§ **WORK TASK**: Note how many lines in these entries contain "cyan", and reply with that number alone.

Dataset entries:

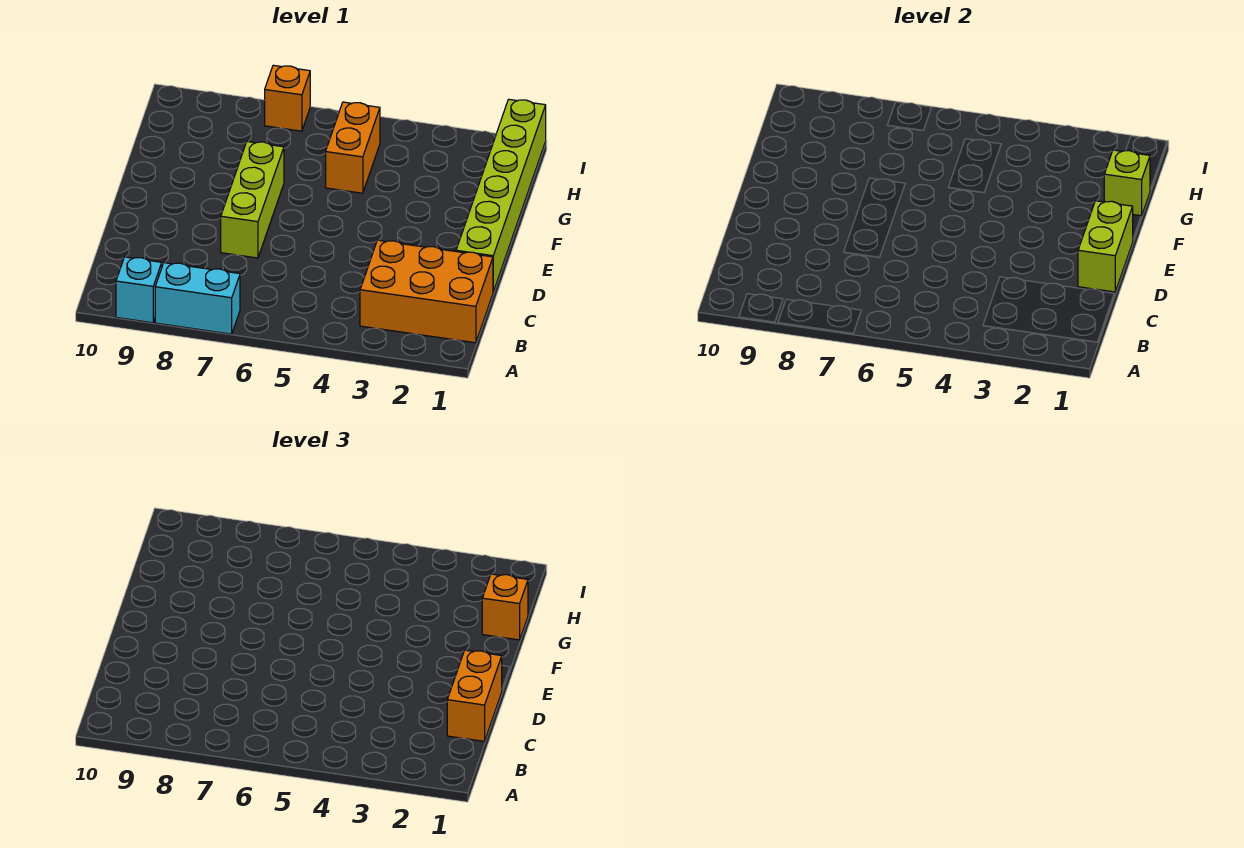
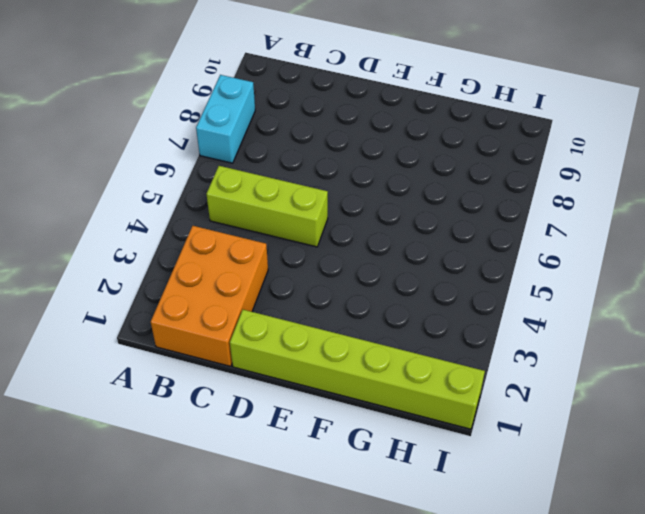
lime brick B5:D5 level 1 -> lime brick D7:F7 level 1
none -> cyan brick A9 level 1
none -> orange brick G5:H5 level 1

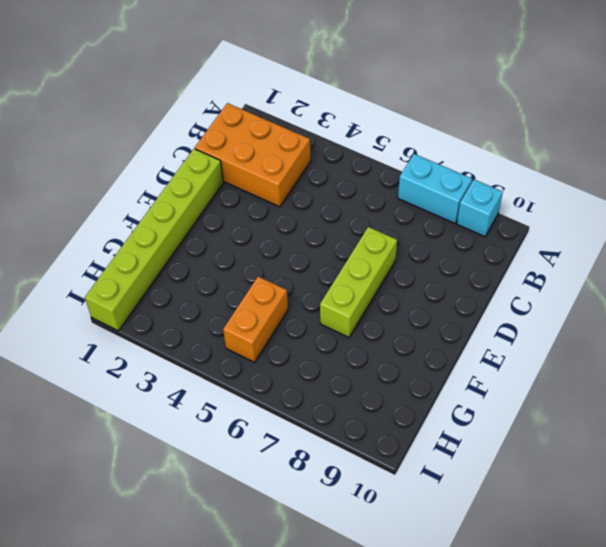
none -> orange brick I7 level 1
none -> lime brick D1:E1 level 2

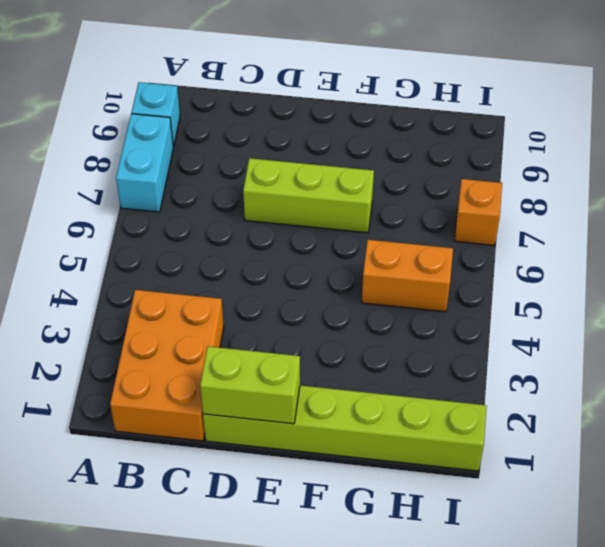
none -> lime brick G1 level 2
none -> orange brick C1:D1 level 3

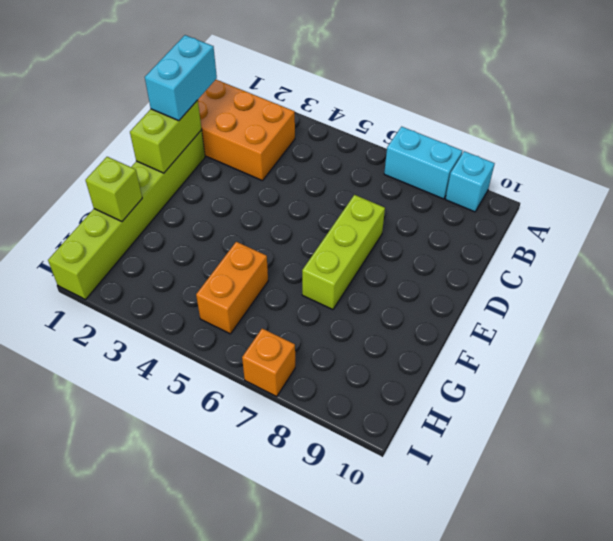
cyan brick C1:D1 level 3 -> orange brick C1:D1 level 3
none -> orange brick G1 level 3

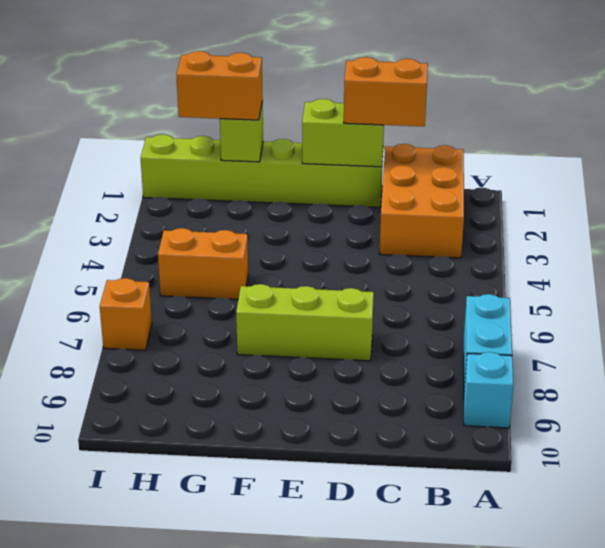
orange brick G1:H1 level 3 -> orange brick G1 level 3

§ **WORKED SOLUTION**: 2